• _Study material_
= = = = = = =
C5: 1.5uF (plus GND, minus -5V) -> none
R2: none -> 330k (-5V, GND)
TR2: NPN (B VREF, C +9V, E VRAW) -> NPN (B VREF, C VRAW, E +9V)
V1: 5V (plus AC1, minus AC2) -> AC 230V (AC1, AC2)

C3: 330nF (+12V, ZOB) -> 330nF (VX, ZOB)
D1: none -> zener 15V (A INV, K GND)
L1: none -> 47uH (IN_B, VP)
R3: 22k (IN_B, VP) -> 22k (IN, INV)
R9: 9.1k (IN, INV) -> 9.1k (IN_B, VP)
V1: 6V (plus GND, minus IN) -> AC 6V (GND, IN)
= = = = = = =
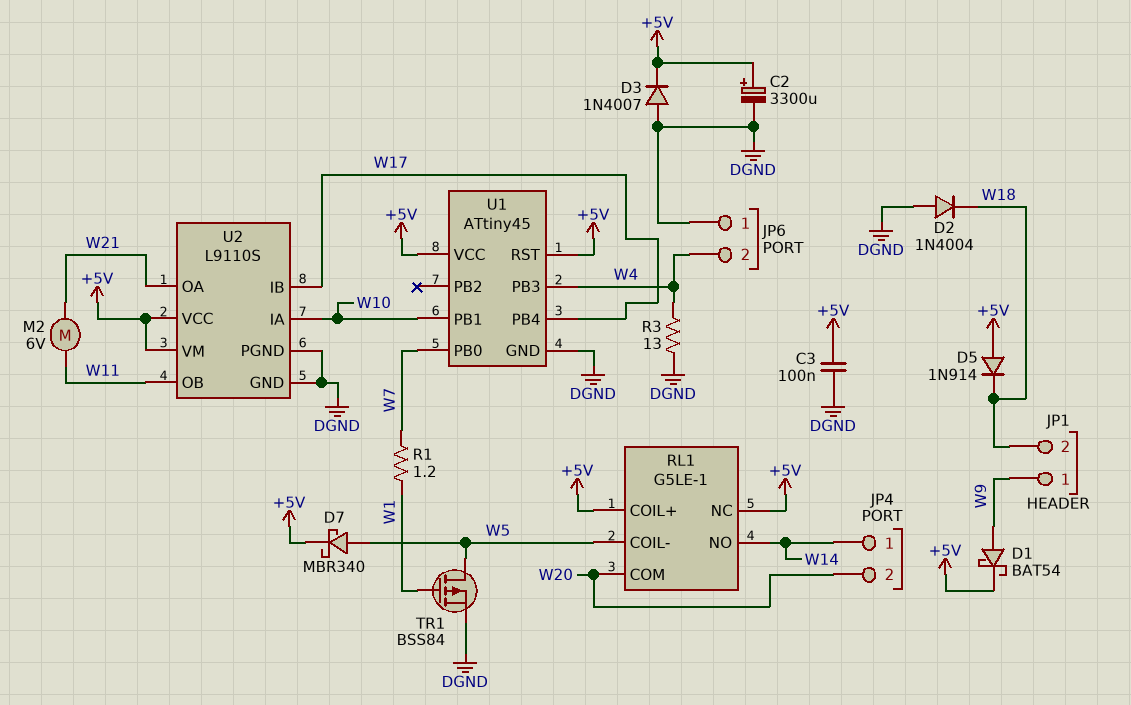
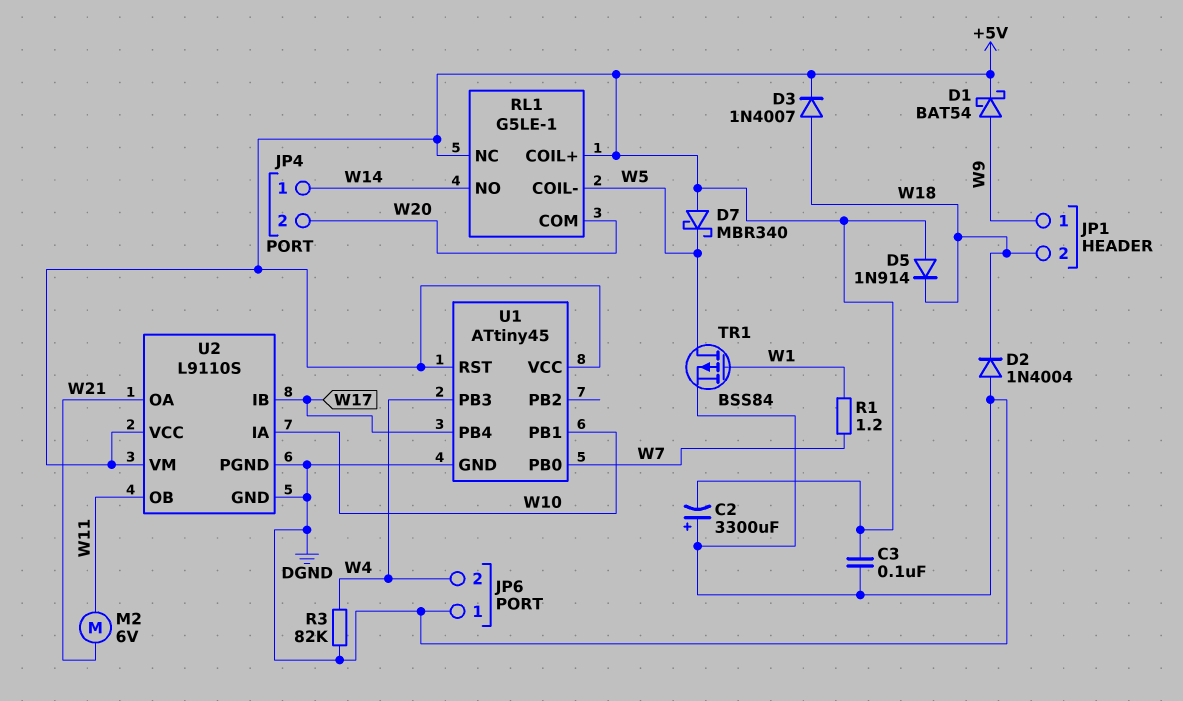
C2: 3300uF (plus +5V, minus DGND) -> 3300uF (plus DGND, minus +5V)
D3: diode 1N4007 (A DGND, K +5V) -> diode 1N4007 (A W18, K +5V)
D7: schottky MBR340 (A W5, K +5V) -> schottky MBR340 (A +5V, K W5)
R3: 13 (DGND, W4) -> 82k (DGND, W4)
= = = = = = =
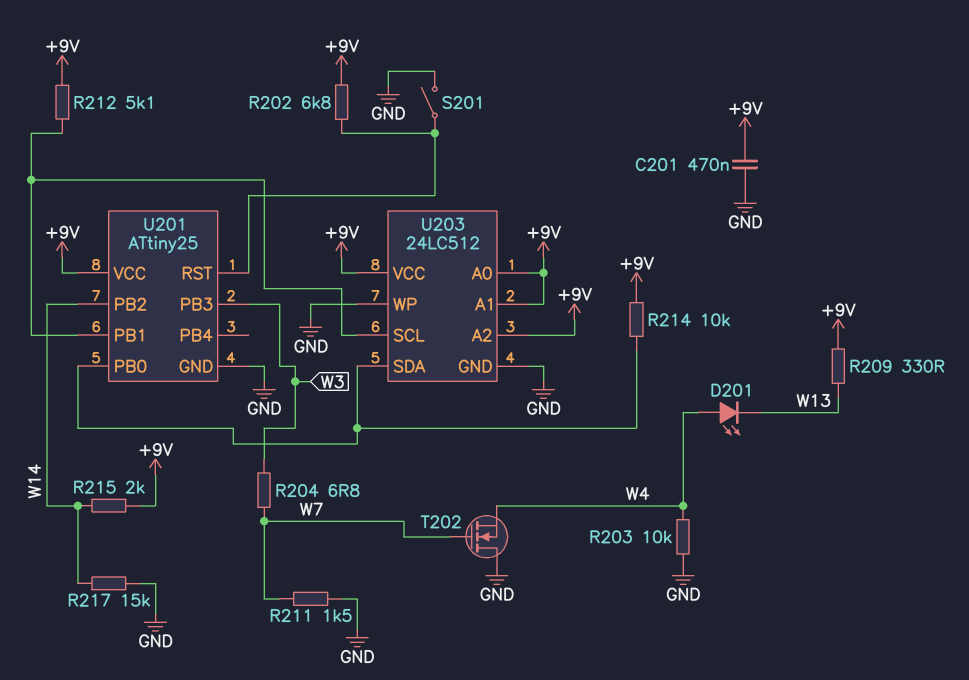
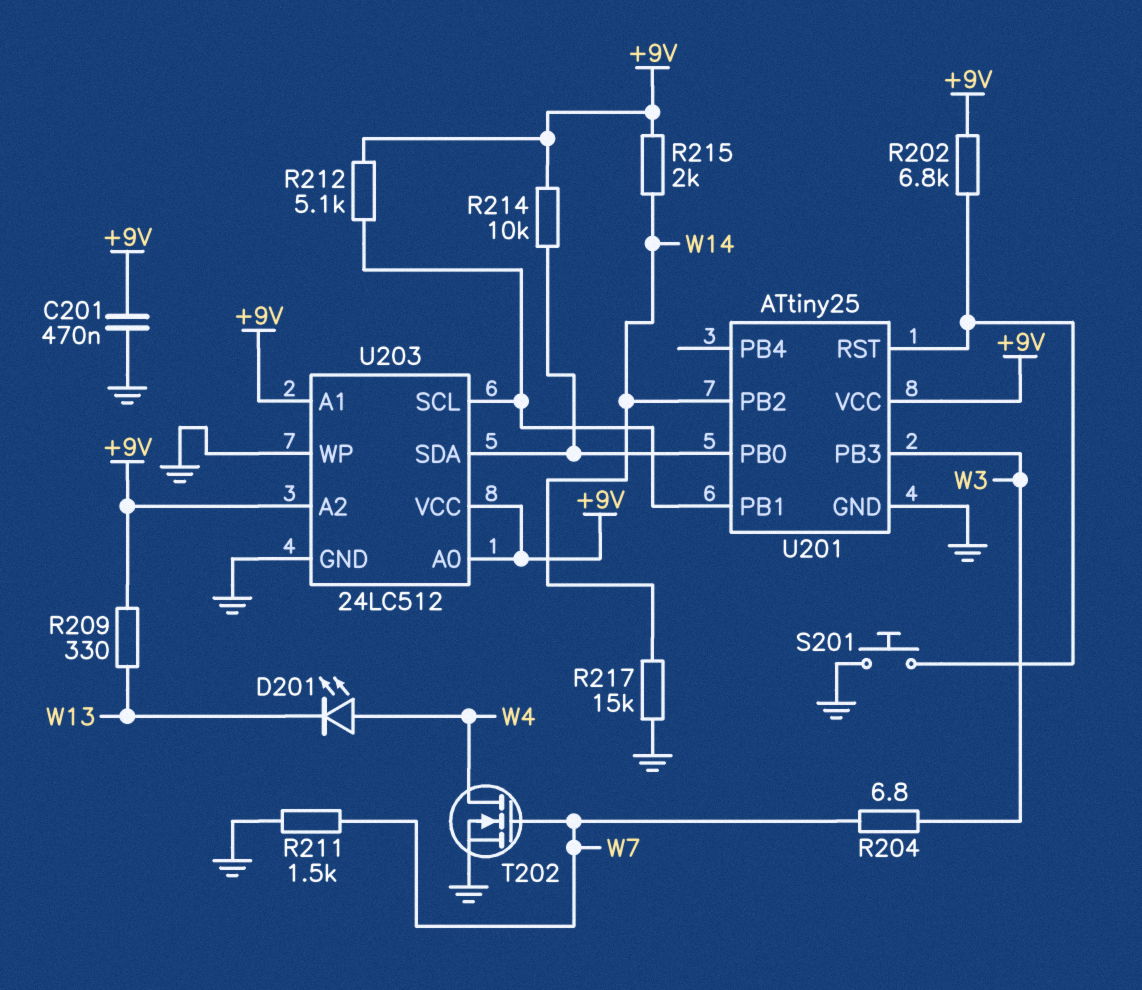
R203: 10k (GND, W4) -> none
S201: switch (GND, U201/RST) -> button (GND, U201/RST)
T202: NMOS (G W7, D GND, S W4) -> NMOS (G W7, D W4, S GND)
= = = = = = =
• _Problem description_
Could you reproduce exactly the lines of the entries above, from the one with "D3: diode 1N4007" through the one with "R3: 13 (DGND, W4) -> 82k (DGND, W4)", and nothing else?

• _Output for this task_
D3: diode 1N4007 (A DGND, K +5V) -> diode 1N4007 (A W18, K +5V)
D7: schottky MBR340 (A W5, K +5V) -> schottky MBR340 (A +5V, K W5)
R3: 13 (DGND, W4) -> 82k (DGND, W4)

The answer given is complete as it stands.